Before-and-after object listings
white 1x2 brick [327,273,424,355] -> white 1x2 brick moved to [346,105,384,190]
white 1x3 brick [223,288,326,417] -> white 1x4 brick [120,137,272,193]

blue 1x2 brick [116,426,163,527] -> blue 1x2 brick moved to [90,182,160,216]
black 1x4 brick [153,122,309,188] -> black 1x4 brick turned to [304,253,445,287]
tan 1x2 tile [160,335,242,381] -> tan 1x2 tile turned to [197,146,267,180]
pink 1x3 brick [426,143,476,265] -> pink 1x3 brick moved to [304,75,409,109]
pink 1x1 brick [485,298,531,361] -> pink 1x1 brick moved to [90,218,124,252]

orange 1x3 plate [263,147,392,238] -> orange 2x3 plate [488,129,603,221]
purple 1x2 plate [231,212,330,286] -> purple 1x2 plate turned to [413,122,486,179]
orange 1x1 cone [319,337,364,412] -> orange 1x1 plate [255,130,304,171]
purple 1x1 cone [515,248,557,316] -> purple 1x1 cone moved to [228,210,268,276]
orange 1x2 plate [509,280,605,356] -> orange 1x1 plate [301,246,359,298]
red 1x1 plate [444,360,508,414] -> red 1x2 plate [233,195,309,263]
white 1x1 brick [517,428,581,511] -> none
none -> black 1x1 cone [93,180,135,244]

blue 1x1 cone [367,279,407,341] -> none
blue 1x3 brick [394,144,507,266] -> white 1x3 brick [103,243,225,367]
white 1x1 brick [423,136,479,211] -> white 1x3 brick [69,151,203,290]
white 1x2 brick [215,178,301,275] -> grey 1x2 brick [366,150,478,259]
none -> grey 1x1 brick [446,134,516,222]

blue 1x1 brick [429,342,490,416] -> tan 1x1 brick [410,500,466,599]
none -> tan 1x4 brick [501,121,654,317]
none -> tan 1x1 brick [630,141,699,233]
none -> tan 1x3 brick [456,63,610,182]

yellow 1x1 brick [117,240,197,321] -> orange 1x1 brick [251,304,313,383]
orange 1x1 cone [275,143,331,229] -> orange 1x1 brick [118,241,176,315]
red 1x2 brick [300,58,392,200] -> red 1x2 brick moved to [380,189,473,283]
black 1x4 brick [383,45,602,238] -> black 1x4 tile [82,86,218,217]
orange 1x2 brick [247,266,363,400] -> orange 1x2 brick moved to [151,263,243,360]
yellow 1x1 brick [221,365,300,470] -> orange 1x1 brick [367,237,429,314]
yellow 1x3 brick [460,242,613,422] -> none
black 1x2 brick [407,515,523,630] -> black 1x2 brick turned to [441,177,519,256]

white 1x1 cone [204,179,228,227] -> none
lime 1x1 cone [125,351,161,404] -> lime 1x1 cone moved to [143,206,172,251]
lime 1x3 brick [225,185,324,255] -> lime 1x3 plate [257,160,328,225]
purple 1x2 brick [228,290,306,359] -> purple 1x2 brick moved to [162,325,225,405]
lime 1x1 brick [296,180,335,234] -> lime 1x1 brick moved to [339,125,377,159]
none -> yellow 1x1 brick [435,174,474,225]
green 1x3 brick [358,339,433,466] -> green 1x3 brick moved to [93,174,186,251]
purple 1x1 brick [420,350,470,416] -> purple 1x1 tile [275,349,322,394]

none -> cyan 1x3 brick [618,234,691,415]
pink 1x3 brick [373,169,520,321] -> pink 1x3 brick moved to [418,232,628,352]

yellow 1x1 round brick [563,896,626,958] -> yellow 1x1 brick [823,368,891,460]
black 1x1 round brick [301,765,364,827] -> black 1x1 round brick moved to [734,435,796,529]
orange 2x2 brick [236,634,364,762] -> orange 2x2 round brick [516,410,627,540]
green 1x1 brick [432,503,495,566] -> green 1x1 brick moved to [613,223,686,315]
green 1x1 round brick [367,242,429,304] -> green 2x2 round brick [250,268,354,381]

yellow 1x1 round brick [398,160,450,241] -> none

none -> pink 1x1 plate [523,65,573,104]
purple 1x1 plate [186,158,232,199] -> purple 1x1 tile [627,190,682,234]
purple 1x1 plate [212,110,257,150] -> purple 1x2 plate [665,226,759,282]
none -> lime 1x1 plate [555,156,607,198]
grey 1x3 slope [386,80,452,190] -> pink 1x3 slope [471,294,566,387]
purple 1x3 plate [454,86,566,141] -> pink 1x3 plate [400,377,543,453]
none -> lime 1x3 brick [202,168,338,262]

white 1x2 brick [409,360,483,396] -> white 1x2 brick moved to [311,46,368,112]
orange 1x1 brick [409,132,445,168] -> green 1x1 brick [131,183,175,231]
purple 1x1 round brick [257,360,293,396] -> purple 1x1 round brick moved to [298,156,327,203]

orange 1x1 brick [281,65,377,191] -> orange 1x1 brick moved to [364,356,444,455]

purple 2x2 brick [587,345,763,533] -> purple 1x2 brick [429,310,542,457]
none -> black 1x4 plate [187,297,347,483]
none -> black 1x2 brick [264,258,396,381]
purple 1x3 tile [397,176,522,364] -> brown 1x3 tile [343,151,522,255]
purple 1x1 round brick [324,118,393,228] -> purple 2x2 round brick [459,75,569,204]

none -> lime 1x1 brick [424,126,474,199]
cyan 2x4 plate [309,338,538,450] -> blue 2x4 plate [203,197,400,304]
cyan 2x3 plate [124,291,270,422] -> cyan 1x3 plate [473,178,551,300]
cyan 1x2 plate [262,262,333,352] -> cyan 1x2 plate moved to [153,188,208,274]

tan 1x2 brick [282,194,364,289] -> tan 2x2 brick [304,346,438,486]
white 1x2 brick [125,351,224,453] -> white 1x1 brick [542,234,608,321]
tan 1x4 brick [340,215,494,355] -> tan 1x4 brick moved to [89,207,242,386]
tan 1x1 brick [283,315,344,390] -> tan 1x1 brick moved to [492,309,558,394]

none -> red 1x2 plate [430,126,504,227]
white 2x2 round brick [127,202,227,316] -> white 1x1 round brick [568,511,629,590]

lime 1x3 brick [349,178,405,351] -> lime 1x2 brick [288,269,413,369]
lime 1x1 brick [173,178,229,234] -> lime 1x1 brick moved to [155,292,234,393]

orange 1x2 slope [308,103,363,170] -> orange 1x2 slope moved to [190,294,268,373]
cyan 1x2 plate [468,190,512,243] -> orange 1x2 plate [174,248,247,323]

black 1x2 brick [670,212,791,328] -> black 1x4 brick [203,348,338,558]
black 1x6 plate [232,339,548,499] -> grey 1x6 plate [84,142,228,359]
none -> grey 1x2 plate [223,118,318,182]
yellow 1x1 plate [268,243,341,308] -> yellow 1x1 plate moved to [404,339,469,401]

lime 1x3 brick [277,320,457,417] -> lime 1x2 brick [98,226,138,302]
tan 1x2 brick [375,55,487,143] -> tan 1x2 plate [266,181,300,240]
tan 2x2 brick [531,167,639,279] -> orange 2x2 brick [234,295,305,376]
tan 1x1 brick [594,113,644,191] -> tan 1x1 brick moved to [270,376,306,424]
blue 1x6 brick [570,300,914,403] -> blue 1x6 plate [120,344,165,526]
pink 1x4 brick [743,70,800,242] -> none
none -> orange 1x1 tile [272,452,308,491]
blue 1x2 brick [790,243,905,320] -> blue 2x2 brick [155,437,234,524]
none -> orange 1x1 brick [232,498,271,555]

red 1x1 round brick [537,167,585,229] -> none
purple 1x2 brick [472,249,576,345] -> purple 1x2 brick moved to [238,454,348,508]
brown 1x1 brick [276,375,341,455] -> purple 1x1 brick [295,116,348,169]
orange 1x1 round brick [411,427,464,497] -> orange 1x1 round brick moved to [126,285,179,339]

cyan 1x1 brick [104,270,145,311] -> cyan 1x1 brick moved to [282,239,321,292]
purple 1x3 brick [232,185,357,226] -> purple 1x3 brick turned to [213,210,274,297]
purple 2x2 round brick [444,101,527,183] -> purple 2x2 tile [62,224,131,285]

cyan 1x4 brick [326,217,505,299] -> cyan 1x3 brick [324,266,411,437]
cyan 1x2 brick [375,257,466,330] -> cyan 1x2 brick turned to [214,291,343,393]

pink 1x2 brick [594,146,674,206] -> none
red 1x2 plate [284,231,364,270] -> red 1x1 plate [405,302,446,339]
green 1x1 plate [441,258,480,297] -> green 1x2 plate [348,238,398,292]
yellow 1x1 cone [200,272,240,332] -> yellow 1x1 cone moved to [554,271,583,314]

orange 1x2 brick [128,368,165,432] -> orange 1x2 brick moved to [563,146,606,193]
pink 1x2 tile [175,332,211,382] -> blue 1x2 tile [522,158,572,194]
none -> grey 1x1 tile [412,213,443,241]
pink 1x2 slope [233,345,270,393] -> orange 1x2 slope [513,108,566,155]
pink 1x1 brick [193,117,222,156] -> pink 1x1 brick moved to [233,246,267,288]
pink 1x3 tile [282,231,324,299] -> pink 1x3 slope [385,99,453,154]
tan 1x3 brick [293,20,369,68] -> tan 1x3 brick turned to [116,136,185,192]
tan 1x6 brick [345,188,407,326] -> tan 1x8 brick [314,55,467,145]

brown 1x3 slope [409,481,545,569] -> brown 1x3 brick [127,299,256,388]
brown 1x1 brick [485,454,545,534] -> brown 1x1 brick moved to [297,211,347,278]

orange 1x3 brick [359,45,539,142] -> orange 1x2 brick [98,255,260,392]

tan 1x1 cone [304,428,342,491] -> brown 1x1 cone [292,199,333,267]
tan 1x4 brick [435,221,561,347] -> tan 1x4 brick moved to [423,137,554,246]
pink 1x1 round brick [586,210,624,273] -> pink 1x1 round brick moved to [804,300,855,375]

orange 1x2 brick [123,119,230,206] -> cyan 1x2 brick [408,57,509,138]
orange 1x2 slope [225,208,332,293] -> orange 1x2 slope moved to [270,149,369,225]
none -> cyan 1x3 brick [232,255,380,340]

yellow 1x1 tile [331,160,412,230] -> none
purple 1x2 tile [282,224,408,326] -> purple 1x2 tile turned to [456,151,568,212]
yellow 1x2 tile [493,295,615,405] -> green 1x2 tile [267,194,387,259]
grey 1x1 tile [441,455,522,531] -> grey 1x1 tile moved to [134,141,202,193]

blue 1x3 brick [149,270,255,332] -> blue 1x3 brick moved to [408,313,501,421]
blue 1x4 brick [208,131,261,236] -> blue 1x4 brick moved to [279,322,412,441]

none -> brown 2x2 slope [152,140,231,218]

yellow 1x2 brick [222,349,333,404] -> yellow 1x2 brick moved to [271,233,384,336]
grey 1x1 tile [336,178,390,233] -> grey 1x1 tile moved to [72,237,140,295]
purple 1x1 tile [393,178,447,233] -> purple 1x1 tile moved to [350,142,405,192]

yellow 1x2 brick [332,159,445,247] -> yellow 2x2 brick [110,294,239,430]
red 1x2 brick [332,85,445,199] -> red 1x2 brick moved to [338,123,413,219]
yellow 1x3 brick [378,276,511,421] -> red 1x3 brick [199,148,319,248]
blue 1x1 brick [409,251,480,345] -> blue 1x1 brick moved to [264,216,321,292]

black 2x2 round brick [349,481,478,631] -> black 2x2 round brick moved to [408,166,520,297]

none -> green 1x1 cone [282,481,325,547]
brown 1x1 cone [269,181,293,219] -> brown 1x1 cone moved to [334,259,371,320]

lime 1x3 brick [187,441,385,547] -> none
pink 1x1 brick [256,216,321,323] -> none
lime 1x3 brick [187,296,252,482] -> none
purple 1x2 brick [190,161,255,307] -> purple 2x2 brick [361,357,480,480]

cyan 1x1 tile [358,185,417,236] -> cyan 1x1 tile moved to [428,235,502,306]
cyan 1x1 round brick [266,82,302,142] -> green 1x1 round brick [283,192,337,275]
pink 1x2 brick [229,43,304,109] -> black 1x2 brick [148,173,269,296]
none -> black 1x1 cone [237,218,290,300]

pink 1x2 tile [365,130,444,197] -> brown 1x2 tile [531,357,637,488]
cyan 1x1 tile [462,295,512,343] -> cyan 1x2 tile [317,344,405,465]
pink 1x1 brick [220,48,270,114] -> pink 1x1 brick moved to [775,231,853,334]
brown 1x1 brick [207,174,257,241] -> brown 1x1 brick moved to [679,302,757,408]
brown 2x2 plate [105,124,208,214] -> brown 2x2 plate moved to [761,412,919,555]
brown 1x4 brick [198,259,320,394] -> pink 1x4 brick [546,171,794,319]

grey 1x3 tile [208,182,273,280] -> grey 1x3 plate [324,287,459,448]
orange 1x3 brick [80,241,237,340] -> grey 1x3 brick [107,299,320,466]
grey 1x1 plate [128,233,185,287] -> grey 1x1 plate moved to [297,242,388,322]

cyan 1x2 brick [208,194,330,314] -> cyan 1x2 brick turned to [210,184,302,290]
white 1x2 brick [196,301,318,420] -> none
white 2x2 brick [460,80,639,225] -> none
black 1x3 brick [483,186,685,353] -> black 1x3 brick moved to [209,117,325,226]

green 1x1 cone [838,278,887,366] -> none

## Exercise description
Nothing but an exact copy of the lines from the first one above through the line holding "orange 1x1 cone [319,337,364,412]" should be returned.

## Result of this task
white 1x2 brick [327,273,424,355] -> white 1x2 brick moved to [346,105,384,190]
white 1x3 brick [223,288,326,417] -> white 1x4 brick [120,137,272,193]

blue 1x2 brick [116,426,163,527] -> blue 1x2 brick moved to [90,182,160,216]
black 1x4 brick [153,122,309,188] -> black 1x4 brick turned to [304,253,445,287]
tan 1x2 tile [160,335,242,381] -> tan 1x2 tile turned to [197,146,267,180]
pink 1x3 brick [426,143,476,265] -> pink 1x3 brick moved to [304,75,409,109]
pink 1x1 brick [485,298,531,361] -> pink 1x1 brick moved to [90,218,124,252]

orange 1x3 plate [263,147,392,238] -> orange 2x3 plate [488,129,603,221]
purple 1x2 plate [231,212,330,286] -> purple 1x2 plate turned to [413,122,486,179]
orange 1x1 cone [319,337,364,412] -> orange 1x1 plate [255,130,304,171]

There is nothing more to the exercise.